(Difference listings)
■ ■ ■ ■ ■
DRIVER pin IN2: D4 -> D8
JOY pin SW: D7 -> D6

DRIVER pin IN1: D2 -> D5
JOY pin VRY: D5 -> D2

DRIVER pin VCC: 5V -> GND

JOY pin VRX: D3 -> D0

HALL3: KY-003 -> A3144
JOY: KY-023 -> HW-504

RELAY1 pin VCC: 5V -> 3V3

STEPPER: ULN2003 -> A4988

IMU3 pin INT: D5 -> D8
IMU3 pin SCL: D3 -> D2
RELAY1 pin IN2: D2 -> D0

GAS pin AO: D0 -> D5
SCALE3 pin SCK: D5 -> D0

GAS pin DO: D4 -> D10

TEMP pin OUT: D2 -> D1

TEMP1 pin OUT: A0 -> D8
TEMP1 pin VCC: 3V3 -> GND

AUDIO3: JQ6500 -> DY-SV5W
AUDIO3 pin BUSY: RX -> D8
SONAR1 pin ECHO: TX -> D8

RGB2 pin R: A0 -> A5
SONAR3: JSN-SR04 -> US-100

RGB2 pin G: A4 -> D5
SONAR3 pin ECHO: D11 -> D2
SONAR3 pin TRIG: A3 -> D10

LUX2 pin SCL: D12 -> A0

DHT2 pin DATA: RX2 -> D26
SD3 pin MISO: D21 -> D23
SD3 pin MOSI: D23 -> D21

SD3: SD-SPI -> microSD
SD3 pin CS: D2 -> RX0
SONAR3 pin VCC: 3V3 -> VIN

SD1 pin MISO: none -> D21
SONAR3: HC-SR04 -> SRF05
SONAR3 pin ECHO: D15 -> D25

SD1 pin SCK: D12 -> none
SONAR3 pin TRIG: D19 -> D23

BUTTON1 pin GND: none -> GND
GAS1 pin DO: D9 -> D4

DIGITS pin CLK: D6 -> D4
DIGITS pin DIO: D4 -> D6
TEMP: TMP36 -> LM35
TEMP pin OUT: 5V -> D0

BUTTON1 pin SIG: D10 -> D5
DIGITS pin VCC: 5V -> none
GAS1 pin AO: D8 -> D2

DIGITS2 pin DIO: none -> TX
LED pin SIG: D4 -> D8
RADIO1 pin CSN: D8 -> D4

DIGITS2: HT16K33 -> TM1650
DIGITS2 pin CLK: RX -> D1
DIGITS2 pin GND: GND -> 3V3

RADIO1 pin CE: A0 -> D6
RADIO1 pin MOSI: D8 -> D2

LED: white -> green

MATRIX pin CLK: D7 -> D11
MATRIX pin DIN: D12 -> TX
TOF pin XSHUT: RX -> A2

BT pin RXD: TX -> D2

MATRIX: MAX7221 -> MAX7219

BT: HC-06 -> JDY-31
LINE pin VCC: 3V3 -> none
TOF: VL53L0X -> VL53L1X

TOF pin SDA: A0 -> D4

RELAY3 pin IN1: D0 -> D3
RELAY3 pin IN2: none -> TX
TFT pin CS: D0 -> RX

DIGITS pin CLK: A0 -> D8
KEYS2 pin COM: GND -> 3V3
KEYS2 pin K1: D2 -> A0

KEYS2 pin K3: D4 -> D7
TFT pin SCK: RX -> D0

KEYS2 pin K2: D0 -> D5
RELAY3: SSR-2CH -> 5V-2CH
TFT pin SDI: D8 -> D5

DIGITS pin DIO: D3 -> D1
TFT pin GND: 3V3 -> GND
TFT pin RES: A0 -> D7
■ ■ ■ ■ ■
* **Exercise requirements**
The entries above are to be transcribed in full and without error.

* **Output**
DRIVER pin IN2: D4 -> D8
JOY pin SW: D7 -> D6

DRIVER pin IN1: D2 -> D5
JOY pin VRY: D5 -> D2

DRIVER pin VCC: 5V -> GND

JOY pin VRX: D3 -> D0

HALL3: KY-003 -> A3144
JOY: KY-023 -> HW-504

RELAY1 pin VCC: 5V -> 3V3

STEPPER: ULN2003 -> A4988

IMU3 pin INT: D5 -> D8
IMU3 pin SCL: D3 -> D2
RELAY1 pin IN2: D2 -> D0

GAS pin AO: D0 -> D5
SCALE3 pin SCK: D5 -> D0

GAS pin DO: D4 -> D10

TEMP pin OUT: D2 -> D1

TEMP1 pin OUT: A0 -> D8
TEMP1 pin VCC: 3V3 -> GND

AUDIO3: JQ6500 -> DY-SV5W
AUDIO3 pin BUSY: RX -> D8
SONAR1 pin ECHO: TX -> D8

RGB2 pin R: A0 -> A5
SONAR3: JSN-SR04 -> US-100

RGB2 pin G: A4 -> D5
SONAR3 pin ECHO: D11 -> D2
SONAR3 pin TRIG: A3 -> D10

LUX2 pin SCL: D12 -> A0

DHT2 pin DATA: RX2 -> D26
SD3 pin MISO: D21 -> D23
SD3 pin MOSI: D23 -> D21

SD3: SD-SPI -> microSD
SD3 pin CS: D2 -> RX0
SONAR3 pin VCC: 3V3 -> VIN

SD1 pin MISO: none -> D21
SONAR3: HC-SR04 -> SRF05
SONAR3 pin ECHO: D15 -> D25

SD1 pin SCK: D12 -> none
SONAR3 pin TRIG: D19 -> D23

BUTTON1 pin GND: none -> GND
GAS1 pin DO: D9 -> D4

DIGITS pin CLK: D6 -> D4
DIGITS pin DIO: D4 -> D6
TEMP: TMP36 -> LM35
TEMP pin OUT: 5V -> D0

BUTTON1 pin SIG: D10 -> D5
DIGITS pin VCC: 5V -> none
GAS1 pin AO: D8 -> D2

DIGITS2 pin DIO: none -> TX
LED pin SIG: D4 -> D8
RADIO1 pin CSN: D8 -> D4

DIGITS2: HT16K33 -> TM1650
DIGITS2 pin CLK: RX -> D1
DIGITS2 pin GND: GND -> 3V3

RADIO1 pin CE: A0 -> D6
RADIO1 pin MOSI: D8 -> D2

LED: white -> green

MATRIX pin CLK: D7 -> D11
MATRIX pin DIN: D12 -> TX
TOF pin XSHUT: RX -> A2

BT pin RXD: TX -> D2

MATRIX: MAX7221 -> MAX7219

BT: HC-06 -> JDY-31
LINE pin VCC: 3V3 -> none
TOF: VL53L0X -> VL53L1X

TOF pin SDA: A0 -> D4

RELAY3 pin IN1: D0 -> D3
RELAY3 pin IN2: none -> TX
TFT pin CS: D0 -> RX

DIGITS pin CLK: A0 -> D8
KEYS2 pin COM: GND -> 3V3
KEYS2 pin K1: D2 -> A0

KEYS2 pin K3: D4 -> D7
TFT pin SCK: RX -> D0

KEYS2 pin K2: D0 -> D5
RELAY3: SSR-2CH -> 5V-2CH
TFT pin SDI: D8 -> D5

DIGITS pin DIO: D3 -> D1
TFT pin GND: 3V3 -> GND
TFT pin RES: A0 -> D7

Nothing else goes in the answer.